[Data records]
-*-*-

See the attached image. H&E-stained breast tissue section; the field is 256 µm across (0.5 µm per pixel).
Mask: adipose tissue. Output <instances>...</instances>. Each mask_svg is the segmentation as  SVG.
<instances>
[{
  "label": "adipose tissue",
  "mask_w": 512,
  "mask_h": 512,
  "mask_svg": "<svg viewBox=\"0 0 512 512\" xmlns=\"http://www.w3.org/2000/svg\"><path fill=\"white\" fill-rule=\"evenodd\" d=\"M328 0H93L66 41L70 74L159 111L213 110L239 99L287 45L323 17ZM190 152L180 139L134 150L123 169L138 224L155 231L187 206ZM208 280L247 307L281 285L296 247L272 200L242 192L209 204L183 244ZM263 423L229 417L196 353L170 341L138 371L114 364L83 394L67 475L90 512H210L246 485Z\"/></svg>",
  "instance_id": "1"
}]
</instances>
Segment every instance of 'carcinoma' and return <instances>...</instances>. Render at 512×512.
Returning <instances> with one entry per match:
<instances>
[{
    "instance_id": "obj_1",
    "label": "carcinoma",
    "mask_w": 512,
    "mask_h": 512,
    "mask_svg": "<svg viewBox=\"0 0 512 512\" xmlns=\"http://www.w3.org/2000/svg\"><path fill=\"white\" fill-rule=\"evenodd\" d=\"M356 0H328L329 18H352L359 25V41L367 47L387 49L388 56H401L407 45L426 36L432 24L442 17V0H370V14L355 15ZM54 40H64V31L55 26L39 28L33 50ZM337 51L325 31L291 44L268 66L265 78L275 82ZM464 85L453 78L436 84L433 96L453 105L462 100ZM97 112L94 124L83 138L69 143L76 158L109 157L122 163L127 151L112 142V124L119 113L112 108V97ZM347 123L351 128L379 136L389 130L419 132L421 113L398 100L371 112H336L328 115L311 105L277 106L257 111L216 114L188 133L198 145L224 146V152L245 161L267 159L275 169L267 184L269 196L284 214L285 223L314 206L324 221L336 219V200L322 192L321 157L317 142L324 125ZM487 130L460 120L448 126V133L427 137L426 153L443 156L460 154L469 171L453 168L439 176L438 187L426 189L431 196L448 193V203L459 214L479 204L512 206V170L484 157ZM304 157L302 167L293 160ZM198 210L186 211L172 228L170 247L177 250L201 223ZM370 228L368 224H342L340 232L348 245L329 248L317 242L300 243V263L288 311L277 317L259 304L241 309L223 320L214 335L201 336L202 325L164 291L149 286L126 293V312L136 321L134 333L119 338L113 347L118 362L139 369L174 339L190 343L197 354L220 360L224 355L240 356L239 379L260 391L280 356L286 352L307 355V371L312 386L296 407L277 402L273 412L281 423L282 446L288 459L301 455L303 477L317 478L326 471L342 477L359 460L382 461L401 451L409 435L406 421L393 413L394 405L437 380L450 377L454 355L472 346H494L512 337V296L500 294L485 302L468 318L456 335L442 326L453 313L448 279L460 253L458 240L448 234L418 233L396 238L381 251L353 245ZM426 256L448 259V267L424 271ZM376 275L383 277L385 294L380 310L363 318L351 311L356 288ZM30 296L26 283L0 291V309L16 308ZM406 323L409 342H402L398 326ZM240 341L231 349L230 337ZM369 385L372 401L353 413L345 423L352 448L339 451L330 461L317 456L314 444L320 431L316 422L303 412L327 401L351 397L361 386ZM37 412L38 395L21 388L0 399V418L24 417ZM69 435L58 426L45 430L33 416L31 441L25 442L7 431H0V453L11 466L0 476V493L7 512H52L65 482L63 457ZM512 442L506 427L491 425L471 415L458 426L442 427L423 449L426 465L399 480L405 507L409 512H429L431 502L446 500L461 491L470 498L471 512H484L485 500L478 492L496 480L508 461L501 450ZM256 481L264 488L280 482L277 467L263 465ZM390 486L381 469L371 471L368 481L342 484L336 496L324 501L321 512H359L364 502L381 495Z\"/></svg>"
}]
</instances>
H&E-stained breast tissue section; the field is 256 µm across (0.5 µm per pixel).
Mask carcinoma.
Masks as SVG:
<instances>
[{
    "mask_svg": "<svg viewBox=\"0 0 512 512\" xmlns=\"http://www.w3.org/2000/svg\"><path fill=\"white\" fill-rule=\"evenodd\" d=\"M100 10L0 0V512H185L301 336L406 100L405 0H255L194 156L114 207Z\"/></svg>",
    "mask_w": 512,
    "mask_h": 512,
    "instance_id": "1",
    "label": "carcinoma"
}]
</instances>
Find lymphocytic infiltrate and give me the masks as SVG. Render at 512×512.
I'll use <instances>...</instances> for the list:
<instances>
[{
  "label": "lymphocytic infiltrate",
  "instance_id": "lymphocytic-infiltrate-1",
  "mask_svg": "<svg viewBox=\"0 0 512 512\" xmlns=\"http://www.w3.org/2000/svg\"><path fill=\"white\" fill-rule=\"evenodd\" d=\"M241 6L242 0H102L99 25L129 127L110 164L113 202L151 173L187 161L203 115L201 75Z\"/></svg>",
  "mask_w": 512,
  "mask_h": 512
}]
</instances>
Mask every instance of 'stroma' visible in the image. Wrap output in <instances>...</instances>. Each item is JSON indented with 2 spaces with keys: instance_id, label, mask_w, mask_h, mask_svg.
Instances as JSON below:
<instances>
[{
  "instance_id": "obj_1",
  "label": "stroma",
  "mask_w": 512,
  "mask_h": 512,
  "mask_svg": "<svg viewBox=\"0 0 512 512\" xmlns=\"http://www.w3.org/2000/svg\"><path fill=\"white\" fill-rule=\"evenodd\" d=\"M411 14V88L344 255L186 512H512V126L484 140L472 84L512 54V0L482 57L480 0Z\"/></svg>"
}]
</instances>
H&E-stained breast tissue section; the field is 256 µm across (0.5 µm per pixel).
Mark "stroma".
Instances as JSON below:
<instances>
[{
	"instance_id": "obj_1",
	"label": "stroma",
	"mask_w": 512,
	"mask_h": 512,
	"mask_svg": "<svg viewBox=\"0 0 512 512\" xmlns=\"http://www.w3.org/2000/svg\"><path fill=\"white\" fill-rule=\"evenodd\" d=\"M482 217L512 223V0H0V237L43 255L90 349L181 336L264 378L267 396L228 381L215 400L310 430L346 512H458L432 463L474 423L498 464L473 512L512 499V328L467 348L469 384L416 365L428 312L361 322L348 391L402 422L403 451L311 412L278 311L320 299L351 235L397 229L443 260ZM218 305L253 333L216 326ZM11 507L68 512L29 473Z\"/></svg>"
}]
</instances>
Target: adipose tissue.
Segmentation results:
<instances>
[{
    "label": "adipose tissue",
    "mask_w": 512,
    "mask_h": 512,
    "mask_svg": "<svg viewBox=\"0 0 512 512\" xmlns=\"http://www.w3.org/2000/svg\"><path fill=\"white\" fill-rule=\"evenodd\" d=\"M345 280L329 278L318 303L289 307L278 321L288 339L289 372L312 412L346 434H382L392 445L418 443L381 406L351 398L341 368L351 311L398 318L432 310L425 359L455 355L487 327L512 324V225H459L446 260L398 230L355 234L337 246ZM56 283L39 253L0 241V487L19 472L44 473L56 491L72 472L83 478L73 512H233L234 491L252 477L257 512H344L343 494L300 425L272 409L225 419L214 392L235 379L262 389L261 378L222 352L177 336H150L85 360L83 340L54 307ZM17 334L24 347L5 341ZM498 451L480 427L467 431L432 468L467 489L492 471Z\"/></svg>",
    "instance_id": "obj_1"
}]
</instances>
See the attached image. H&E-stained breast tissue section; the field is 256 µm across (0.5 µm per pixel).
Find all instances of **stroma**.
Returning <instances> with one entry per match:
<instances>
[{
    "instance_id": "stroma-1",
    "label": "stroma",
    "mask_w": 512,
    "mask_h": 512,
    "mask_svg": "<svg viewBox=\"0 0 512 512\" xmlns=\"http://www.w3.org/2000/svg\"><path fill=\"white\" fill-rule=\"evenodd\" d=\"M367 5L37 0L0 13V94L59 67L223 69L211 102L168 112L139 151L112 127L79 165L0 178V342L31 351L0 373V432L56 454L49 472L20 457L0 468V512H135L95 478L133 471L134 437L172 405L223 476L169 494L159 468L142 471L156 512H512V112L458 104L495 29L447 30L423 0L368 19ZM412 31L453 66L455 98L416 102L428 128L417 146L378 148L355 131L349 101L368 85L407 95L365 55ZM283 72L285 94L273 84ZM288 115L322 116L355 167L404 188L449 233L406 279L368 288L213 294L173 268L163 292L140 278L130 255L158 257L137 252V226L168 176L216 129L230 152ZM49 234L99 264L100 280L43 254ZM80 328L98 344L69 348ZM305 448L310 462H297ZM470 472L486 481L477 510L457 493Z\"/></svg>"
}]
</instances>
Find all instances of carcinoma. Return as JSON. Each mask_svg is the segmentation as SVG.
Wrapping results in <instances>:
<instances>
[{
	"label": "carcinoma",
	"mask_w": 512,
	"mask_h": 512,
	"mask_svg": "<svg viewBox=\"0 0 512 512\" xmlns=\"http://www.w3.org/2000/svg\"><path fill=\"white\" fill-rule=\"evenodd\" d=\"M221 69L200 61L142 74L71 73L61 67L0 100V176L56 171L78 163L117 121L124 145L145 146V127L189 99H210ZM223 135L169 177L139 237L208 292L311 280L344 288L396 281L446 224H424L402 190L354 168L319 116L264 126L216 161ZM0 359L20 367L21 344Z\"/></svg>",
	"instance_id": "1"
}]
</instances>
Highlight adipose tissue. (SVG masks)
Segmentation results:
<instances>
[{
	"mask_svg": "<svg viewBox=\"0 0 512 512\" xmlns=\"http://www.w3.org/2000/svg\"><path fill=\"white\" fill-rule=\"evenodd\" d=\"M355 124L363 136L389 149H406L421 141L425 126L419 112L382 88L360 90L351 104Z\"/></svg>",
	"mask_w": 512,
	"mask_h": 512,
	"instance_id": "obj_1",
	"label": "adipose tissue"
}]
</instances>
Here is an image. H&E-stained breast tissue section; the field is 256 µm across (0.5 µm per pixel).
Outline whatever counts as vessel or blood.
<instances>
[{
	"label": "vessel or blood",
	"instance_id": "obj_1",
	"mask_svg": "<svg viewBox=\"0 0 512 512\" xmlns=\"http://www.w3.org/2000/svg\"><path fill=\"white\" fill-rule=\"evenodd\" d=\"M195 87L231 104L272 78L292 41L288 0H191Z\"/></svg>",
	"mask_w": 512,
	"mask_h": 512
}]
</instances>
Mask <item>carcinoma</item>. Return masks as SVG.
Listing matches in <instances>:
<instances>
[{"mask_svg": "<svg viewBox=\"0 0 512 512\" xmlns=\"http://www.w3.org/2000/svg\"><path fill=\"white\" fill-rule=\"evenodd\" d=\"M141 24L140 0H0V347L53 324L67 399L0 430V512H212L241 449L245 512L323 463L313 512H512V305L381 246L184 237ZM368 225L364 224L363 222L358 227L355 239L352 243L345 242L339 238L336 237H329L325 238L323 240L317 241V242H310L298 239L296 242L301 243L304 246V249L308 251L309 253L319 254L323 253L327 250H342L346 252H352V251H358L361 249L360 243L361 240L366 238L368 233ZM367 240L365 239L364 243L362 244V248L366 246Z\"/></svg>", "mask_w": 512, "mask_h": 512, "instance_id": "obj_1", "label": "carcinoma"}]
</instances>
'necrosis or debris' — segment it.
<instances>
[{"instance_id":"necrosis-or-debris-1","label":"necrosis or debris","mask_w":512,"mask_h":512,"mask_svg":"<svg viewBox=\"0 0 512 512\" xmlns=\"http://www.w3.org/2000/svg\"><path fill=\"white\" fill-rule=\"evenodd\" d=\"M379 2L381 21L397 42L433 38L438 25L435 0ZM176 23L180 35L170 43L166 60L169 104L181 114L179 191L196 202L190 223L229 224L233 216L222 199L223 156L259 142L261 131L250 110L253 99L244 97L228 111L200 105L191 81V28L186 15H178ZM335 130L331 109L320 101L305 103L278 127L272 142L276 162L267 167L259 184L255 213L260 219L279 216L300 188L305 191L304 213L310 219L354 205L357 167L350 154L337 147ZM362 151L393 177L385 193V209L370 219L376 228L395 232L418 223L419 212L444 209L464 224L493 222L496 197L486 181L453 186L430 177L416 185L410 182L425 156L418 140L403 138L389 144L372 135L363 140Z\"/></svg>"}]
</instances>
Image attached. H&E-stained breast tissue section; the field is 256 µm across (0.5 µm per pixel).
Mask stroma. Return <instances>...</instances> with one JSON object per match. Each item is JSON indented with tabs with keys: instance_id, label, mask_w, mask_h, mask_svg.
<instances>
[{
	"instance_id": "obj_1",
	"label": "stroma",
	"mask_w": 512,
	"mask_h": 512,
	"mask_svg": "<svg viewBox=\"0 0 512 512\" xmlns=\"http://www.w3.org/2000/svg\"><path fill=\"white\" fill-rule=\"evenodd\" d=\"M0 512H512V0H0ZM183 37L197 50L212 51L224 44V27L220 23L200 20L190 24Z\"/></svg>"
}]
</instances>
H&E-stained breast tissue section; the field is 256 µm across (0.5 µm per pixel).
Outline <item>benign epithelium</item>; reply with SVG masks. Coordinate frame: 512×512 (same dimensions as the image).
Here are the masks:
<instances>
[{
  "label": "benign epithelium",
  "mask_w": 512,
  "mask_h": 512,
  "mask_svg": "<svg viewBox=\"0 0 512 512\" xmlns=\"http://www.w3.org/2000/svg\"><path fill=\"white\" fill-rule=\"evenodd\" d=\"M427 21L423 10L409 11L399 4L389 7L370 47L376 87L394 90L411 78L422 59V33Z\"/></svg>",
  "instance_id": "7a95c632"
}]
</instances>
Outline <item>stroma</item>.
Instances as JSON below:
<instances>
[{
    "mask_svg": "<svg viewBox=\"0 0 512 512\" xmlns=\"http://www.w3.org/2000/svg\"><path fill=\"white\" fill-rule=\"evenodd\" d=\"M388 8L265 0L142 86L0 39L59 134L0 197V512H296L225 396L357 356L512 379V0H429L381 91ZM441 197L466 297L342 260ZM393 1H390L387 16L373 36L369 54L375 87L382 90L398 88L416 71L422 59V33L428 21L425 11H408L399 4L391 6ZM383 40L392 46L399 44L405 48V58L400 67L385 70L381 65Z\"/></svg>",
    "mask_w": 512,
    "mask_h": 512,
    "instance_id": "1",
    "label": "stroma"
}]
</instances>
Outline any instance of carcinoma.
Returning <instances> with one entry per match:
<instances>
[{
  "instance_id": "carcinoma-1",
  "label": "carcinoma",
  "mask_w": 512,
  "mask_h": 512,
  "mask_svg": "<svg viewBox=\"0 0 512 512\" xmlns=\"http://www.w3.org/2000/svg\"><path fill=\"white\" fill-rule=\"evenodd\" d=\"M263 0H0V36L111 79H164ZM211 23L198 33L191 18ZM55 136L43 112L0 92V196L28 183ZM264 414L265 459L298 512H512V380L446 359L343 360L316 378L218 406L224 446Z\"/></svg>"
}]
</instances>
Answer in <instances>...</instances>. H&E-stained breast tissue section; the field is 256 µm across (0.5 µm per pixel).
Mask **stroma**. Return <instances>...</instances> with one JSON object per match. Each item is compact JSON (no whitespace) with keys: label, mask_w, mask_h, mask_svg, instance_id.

-*-*-

_Goal_
In the listing above, locate the line containing "Mask stroma. Return" and the line containing "Answer in <instances>...</instances>.", then transcribe both and every line between them verbatim.

_Exercise output_
Mask stroma. Return <instances>...</instances> with one JSON object per match. Each item is JSON indented with tabs with keys: instance_id, label, mask_w, mask_h, mask_svg.
<instances>
[{
	"instance_id": "obj_1",
	"label": "stroma",
	"mask_w": 512,
	"mask_h": 512,
	"mask_svg": "<svg viewBox=\"0 0 512 512\" xmlns=\"http://www.w3.org/2000/svg\"><path fill=\"white\" fill-rule=\"evenodd\" d=\"M0 512H512V0H0ZM183 37L197 50L212 51L224 44V27L220 23L200 20L190 24Z\"/></svg>"
}]
</instances>
H&E-stained breast tissue section; the field is 256 µm across (0.5 µm per pixel).
Outline <item>benign epithelium</item>; reply with SVG masks. Coordinate frame: 512×512 (same dimensions as the image).
Here are the masks:
<instances>
[{
  "label": "benign epithelium",
  "mask_w": 512,
  "mask_h": 512,
  "mask_svg": "<svg viewBox=\"0 0 512 512\" xmlns=\"http://www.w3.org/2000/svg\"><path fill=\"white\" fill-rule=\"evenodd\" d=\"M427 21L423 10L409 11L399 4L389 7L370 47L376 87L394 90L411 78L422 59V33Z\"/></svg>",
  "instance_id": "7a95c632"
}]
</instances>
Outline <item>stroma</item>.
Instances as JSON below:
<instances>
[{
    "mask_svg": "<svg viewBox=\"0 0 512 512\" xmlns=\"http://www.w3.org/2000/svg\"><path fill=\"white\" fill-rule=\"evenodd\" d=\"M388 8L265 0L142 86L0 39L59 134L0 197V512H296L225 396L357 356L512 379V0H429L381 91ZM441 197L466 297L342 260ZM393 1H390L387 16L373 36L369 54L375 87L382 90L398 88L416 71L422 59V33L428 21L425 11H408L399 4L391 6ZM383 40L392 46L399 44L405 48V58L400 67L385 70L381 65Z\"/></svg>",
    "mask_w": 512,
    "mask_h": 512,
    "instance_id": "1",
    "label": "stroma"
}]
</instances>
Outline any instance of carcinoma.
Returning <instances> with one entry per match:
<instances>
[{
  "instance_id": "carcinoma-1",
  "label": "carcinoma",
  "mask_w": 512,
  "mask_h": 512,
  "mask_svg": "<svg viewBox=\"0 0 512 512\" xmlns=\"http://www.w3.org/2000/svg\"><path fill=\"white\" fill-rule=\"evenodd\" d=\"M263 0H0V36L111 79H164ZM211 23L198 33L191 18ZM55 136L43 112L0 92V196L28 183ZM264 414L265 459L298 512H512V380L446 359L343 360L316 378L218 406L224 446Z\"/></svg>"
}]
</instances>
Answer in <instances>...</instances>. H&E-stained breast tissue section; the field is 256 µm across (0.5 µm per pixel).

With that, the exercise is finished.